YOUR TASK -> Copy without any change the part of the records that opens with the line containing "coordinates (250, 827)." and closes with the last line of the records, including both of those lines.

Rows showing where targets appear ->

⟨

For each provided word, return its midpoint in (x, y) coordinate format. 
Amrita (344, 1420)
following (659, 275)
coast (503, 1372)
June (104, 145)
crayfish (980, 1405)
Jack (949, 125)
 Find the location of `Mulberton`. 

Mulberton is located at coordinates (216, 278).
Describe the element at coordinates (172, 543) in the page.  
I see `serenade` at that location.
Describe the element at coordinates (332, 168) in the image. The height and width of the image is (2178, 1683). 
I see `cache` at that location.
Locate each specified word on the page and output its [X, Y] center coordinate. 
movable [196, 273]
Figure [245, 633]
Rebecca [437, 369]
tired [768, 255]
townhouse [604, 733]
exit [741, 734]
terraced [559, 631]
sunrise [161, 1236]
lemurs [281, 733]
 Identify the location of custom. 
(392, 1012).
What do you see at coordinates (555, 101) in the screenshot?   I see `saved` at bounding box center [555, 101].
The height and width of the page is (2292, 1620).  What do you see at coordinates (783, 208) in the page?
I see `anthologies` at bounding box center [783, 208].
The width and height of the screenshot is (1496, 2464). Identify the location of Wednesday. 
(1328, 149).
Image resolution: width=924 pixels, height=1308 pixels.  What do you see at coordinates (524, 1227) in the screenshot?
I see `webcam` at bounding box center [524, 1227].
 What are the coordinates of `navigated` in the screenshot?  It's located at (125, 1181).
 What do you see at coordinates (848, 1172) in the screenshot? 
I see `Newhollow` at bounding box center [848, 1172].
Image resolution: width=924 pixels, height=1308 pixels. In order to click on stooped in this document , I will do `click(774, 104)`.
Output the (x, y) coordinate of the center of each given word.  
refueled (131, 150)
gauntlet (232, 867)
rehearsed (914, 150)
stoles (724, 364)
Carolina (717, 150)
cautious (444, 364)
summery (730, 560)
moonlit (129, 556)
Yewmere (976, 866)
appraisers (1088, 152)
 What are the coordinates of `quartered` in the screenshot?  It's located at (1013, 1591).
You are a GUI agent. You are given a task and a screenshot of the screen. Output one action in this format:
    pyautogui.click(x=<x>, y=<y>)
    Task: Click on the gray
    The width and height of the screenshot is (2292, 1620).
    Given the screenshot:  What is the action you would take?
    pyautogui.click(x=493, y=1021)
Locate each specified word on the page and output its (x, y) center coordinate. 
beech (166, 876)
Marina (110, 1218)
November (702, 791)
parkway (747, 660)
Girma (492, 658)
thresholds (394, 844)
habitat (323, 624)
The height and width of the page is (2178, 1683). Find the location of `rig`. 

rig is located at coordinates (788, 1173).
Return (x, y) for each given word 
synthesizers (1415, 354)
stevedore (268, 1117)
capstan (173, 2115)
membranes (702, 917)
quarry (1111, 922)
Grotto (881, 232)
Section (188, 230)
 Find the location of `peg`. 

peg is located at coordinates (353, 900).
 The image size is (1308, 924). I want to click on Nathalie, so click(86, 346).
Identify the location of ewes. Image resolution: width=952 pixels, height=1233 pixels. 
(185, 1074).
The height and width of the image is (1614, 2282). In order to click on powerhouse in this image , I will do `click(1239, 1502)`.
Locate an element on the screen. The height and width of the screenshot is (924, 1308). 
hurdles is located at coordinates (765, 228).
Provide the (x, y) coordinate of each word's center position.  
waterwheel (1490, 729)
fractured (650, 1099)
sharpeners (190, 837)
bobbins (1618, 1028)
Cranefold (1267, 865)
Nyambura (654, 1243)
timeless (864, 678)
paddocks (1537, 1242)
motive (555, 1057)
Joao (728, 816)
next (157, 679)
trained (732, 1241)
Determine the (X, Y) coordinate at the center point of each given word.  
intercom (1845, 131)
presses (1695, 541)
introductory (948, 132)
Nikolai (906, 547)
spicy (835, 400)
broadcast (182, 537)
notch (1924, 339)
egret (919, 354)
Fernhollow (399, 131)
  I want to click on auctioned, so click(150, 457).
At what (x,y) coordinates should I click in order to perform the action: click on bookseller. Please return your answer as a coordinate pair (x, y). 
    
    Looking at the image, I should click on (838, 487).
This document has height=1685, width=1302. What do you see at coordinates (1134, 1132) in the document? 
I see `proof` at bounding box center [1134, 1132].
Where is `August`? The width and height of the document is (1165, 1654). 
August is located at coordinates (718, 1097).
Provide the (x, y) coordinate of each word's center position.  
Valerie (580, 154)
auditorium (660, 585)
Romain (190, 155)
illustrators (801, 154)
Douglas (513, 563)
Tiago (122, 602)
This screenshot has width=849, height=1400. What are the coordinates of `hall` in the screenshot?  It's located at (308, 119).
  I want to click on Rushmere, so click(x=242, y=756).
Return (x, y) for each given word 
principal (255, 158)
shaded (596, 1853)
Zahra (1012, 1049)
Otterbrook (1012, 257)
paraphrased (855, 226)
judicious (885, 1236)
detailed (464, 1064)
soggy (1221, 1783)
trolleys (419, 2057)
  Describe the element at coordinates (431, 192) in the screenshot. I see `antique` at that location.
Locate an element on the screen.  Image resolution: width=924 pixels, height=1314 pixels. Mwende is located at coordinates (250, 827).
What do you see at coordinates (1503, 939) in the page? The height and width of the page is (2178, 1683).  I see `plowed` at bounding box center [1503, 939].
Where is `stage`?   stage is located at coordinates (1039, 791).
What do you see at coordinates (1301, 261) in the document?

⟩

ANSWER FOR THIS EXERCISE ->
Locate an element on the screen.  Image resolution: width=924 pixels, height=1314 pixels. Mwende is located at coordinates (250, 827).
What do you see at coordinates (1503, 939) in the page? The height and width of the page is (2178, 1683).  I see `plowed` at bounding box center [1503, 939].
Where is `stage`?   stage is located at coordinates (1039, 791).
What do you see at coordinates (1301, 261) in the document?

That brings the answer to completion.